Take the entries below and print, exactly, the stretch from the line containing "SCALE3 pin DT: 3 -> 6" through the line containing "JOY pin VRX: A1 -> none", both included.

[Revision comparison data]
☆ ☆ ☆ ☆ ☆ ☆ ☆

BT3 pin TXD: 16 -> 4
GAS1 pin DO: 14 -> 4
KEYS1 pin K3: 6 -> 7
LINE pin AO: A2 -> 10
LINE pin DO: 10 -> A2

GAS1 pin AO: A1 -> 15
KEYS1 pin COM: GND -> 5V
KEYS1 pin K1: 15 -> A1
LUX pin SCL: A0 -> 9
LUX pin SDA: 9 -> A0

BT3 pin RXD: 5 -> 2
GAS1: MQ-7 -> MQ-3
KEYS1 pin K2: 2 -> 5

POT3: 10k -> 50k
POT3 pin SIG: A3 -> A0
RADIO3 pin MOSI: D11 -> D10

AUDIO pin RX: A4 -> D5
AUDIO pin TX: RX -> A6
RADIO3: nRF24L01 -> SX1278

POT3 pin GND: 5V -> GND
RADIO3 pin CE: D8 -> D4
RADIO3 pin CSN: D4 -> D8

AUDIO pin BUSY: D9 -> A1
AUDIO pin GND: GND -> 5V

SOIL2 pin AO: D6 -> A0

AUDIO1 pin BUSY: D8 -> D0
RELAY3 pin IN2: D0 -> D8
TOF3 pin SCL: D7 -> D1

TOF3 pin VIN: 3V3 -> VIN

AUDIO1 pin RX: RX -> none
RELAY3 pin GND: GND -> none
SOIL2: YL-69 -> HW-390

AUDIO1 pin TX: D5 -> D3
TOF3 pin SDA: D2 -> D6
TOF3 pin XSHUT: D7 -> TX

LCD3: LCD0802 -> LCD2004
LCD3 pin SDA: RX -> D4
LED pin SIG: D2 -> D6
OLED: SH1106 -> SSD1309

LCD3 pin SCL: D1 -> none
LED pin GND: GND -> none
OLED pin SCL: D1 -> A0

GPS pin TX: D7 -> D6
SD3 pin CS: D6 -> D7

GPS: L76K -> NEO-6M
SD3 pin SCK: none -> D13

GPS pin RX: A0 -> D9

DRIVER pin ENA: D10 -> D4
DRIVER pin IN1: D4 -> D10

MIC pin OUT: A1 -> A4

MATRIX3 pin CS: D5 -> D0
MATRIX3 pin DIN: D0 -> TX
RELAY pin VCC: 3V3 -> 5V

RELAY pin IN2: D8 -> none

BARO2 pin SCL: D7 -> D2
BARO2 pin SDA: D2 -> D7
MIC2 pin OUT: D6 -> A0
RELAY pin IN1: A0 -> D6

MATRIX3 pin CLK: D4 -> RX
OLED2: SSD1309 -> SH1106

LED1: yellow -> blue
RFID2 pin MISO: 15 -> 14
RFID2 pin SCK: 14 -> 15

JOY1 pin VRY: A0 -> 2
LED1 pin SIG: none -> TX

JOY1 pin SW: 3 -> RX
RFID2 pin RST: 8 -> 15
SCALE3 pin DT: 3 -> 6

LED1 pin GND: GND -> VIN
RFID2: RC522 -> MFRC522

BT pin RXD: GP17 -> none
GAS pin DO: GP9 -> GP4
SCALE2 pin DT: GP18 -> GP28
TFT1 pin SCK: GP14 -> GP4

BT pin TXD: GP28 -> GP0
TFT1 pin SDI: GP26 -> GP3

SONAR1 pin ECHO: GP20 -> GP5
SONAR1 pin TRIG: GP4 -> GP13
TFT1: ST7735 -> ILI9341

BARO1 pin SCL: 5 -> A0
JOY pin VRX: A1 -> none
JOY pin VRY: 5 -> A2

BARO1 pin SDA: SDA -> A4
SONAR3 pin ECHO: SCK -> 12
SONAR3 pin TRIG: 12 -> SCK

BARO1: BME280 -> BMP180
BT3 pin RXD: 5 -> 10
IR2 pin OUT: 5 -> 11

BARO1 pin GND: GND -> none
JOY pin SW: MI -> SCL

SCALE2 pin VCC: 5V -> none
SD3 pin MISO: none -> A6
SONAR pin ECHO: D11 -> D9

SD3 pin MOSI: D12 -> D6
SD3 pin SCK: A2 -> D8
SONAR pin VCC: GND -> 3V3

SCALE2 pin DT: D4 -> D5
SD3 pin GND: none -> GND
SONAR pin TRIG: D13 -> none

☆ ☆ ☆ ☆ ☆ ☆ ☆

Answer:
SCALE3 pin DT: 3 -> 6

LED1 pin GND: GND -> VIN
RFID2: RC522 -> MFRC522

BT pin RXD: GP17 -> none
GAS pin DO: GP9 -> GP4
SCALE2 pin DT: GP18 -> GP28
TFT1 pin SCK: GP14 -> GP4

BT pin TXD: GP28 -> GP0
TFT1 pin SDI: GP26 -> GP3

SONAR1 pin ECHO: GP20 -> GP5
SONAR1 pin TRIG: GP4 -> GP13
TFT1: ST7735 -> ILI9341

BARO1 pin SCL: 5 -> A0
JOY pin VRX: A1 -> none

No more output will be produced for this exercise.